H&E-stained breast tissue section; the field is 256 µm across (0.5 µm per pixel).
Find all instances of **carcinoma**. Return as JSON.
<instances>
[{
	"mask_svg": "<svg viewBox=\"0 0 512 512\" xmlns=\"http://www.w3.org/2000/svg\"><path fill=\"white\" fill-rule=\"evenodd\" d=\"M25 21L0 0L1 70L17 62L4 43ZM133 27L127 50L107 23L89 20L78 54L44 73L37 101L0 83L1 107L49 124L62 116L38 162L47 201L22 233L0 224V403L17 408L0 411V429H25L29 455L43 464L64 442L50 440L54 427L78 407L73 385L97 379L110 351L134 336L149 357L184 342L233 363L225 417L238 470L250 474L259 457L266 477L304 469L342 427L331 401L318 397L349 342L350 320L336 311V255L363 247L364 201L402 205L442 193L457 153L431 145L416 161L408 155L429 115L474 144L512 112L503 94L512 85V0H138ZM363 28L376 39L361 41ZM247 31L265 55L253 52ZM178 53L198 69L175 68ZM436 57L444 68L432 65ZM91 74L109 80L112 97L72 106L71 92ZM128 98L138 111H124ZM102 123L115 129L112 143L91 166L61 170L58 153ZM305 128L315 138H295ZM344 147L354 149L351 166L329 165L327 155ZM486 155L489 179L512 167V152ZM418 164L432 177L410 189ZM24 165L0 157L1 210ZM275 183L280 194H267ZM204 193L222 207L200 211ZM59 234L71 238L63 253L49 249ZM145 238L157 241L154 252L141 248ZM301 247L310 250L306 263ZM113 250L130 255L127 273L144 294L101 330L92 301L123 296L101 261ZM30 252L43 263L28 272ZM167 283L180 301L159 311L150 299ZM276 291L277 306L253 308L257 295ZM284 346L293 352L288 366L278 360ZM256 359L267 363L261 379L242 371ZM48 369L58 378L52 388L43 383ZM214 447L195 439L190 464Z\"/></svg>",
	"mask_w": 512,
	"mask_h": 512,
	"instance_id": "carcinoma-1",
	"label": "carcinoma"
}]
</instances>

++++++

Exercise: All of the material above needs to be copied exactly.

Task answer:
H&E-stained breast tissue section; the field is 256 µm across (0.5 µm per pixel).
Find all instances of **carcinoma**. Return as JSON.
<instances>
[{
	"mask_svg": "<svg viewBox=\"0 0 512 512\" xmlns=\"http://www.w3.org/2000/svg\"><path fill=\"white\" fill-rule=\"evenodd\" d=\"M25 21L0 0L1 70L17 62L4 43ZM133 27L127 50L107 23L89 20L78 54L44 73L37 101L0 83L1 107L49 124L62 116L38 162L47 201L22 233L0 224V403L17 408L0 411V429H25L29 455L43 464L64 442L50 440L54 427L78 407L73 385L97 379L110 351L134 336L149 357L184 342L233 363L225 417L238 470L250 474L259 457L266 477L304 469L342 427L331 401L318 397L349 342L350 320L336 311V255L363 247L364 201L402 205L442 193L457 153L431 145L416 161L408 155L429 115L474 144L512 112L503 94L512 85V0H138ZM363 28L376 39L361 41ZM247 31L265 55L253 52ZM178 53L198 69L175 68ZM436 57L444 68L432 65ZM91 74L109 80L112 97L72 106L71 92ZM128 98L138 111H124ZM102 123L115 129L112 143L91 166L61 170L58 153ZM305 128L315 138H295ZM344 147L354 149L351 166L329 165L327 155ZM486 155L489 179L512 167V152ZM418 164L432 177L410 189ZM24 165L0 157L1 210ZM275 183L280 194H267ZM204 193L222 207L200 211ZM59 234L71 238L63 253L49 249ZM145 238L157 241L154 252L141 248ZM301 247L310 250L306 263ZM113 250L130 255L127 273L144 294L101 330L92 301L123 296L101 261ZM30 252L43 263L28 272ZM167 283L180 301L159 311L150 299ZM276 291L277 306L253 308L257 295ZM284 346L293 352L288 366L278 360ZM256 359L267 363L261 379L242 371ZM48 369L58 378L52 388L43 383ZM214 447L195 439L190 464Z\"/></svg>",
	"mask_w": 512,
	"mask_h": 512,
	"instance_id": "carcinoma-1",
	"label": "carcinoma"
}]
</instances>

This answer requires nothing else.